**The problem:** Below are the entries to work from; restate word for word the portion that opens with the line containing "pink rectangle: (340, 65)" and closes with the line containing "gray semicircle: (160, 96)", keeping both.

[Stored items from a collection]
──────────

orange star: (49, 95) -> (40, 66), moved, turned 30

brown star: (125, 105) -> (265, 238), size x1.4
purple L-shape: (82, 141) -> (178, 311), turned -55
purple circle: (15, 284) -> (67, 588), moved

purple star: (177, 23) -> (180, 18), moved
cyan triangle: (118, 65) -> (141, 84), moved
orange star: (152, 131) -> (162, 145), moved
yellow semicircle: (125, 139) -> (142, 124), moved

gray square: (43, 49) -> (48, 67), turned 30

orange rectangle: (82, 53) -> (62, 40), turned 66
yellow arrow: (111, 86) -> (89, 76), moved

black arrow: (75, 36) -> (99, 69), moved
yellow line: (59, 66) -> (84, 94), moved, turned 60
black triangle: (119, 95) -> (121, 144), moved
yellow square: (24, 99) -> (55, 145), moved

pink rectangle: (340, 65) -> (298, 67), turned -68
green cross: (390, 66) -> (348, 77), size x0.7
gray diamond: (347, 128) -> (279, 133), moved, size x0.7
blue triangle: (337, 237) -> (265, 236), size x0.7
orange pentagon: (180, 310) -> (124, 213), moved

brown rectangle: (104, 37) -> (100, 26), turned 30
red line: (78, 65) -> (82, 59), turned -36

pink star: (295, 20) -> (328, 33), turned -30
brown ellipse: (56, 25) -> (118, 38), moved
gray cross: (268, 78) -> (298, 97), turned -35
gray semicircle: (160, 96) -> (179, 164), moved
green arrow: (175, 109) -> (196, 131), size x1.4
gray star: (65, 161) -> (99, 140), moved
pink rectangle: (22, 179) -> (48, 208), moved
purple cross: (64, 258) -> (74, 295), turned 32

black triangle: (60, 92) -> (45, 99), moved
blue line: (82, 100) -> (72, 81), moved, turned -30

──────────

**Solution below:**
pink rectangle: (340, 65) -> (298, 67), turned -68
green cross: (390, 66) -> (348, 77), size x0.7
gray diamond: (347, 128) -> (279, 133), moved, size x0.7
blue triangle: (337, 237) -> (265, 236), size x0.7
orange pentagon: (180, 310) -> (124, 213), moved

brown rectangle: (104, 37) -> (100, 26), turned 30
red line: (78, 65) -> (82, 59), turned -36

pink star: (295, 20) -> (328, 33), turned -30
brown ellipse: (56, 25) -> (118, 38), moved
gray cross: (268, 78) -> (298, 97), turned -35
gray semicircle: (160, 96) -> (179, 164), moved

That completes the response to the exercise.